WHAT THIS TASK INVOLVES:
Transcribe every entry exactly, leaving out any pictures.

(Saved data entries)
* * *

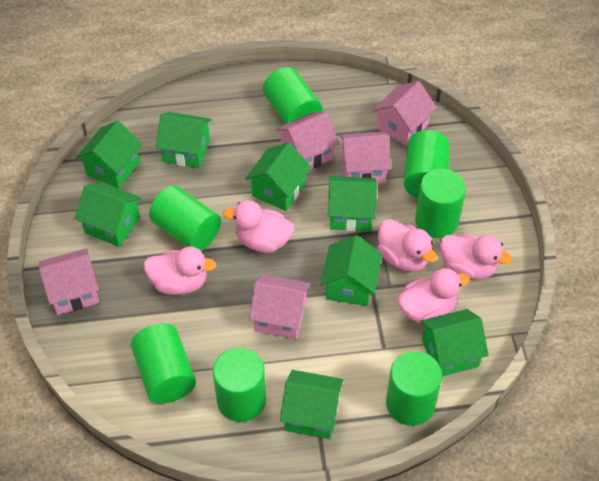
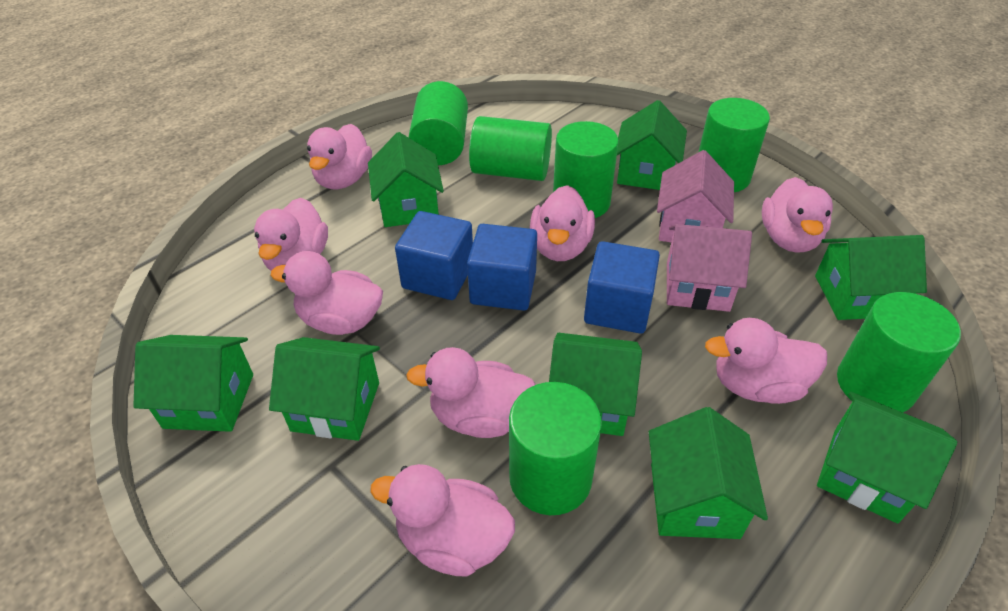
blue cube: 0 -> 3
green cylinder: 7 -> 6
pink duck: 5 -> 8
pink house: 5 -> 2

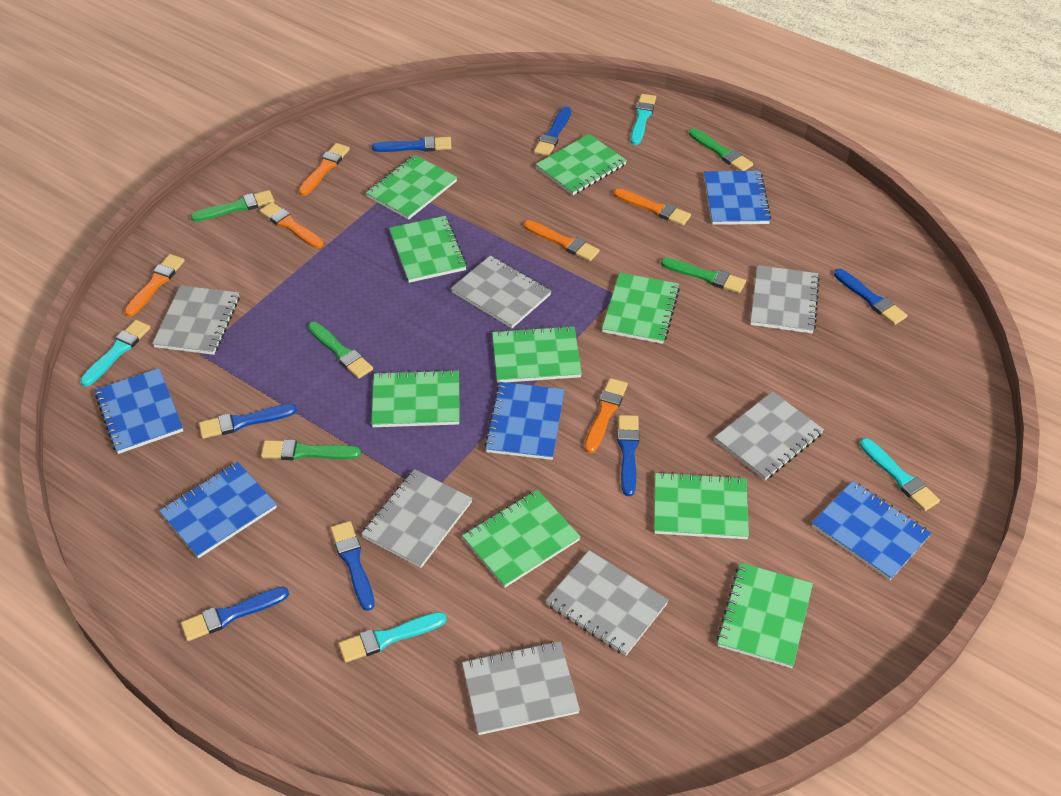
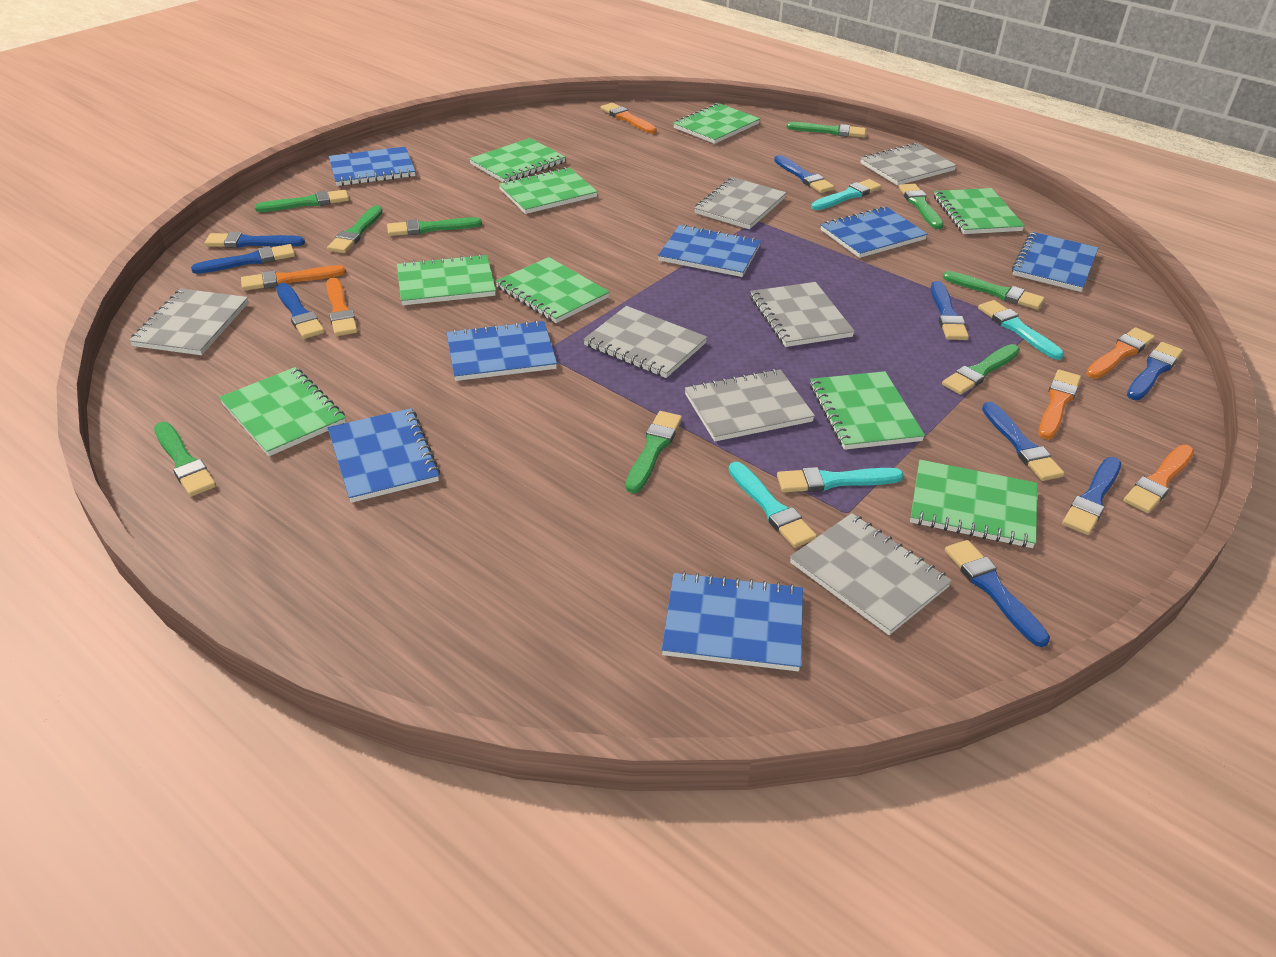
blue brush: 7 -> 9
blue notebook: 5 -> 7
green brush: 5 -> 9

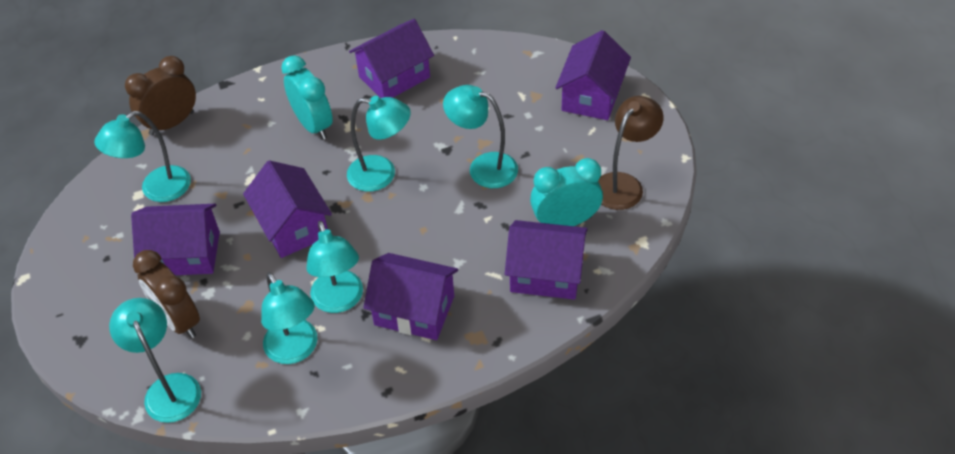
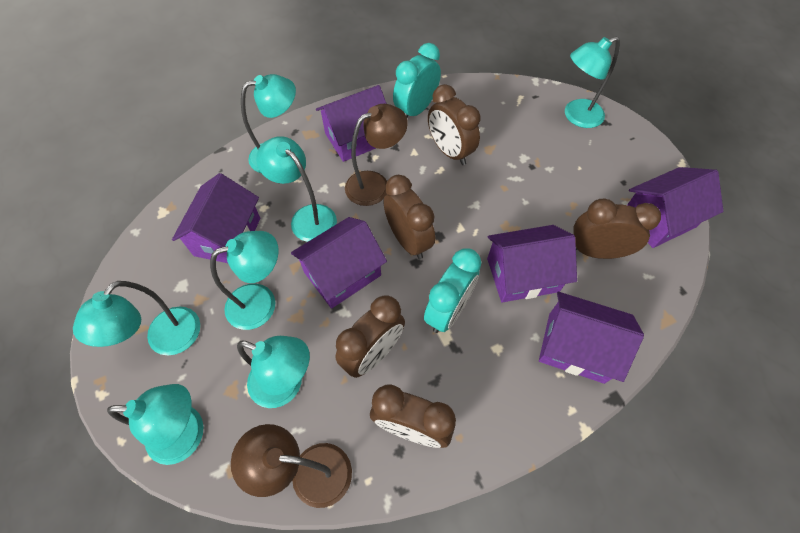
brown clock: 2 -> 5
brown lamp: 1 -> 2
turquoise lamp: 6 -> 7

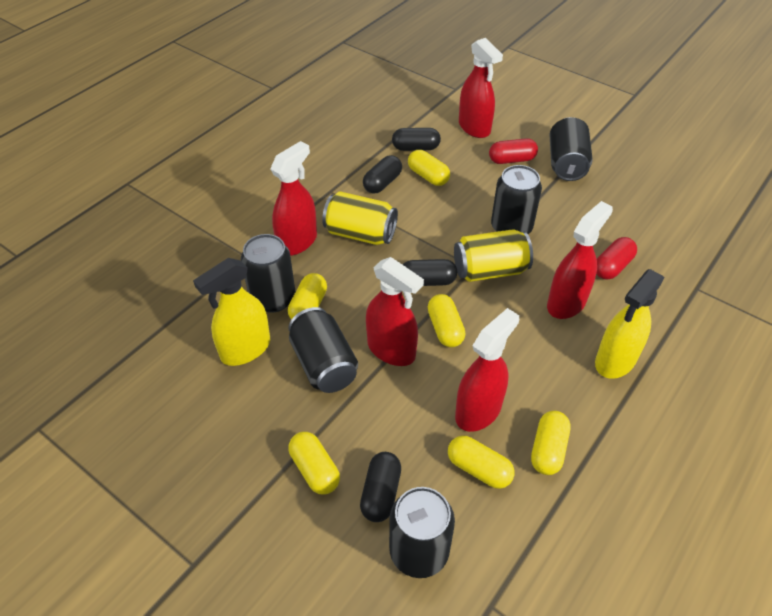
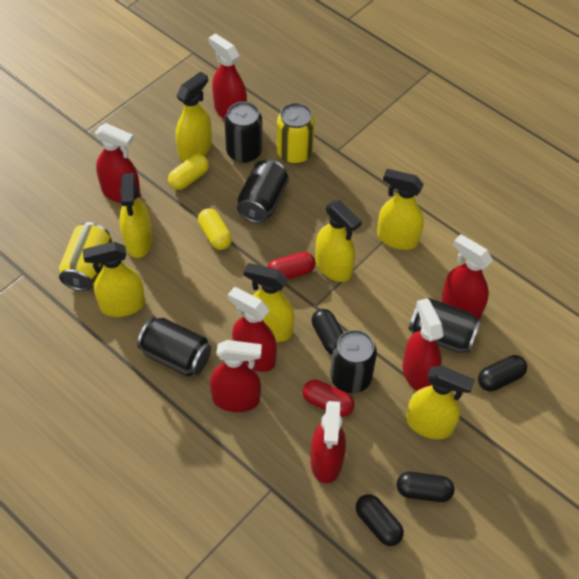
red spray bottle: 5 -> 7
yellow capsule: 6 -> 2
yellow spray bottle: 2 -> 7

* * *

SOLUTION FOR THIS EXERCISE:
blue cube: 0 -> 3
green cylinder: 7 -> 6
pink duck: 5 -> 8
pink house: 5 -> 2

blue brush: 7 -> 9
blue notebook: 5 -> 7
green brush: 5 -> 9

brown clock: 2 -> 5
brown lamp: 1 -> 2
turquoise lamp: 6 -> 7

red spray bottle: 5 -> 7
yellow capsule: 6 -> 2
yellow spray bottle: 2 -> 7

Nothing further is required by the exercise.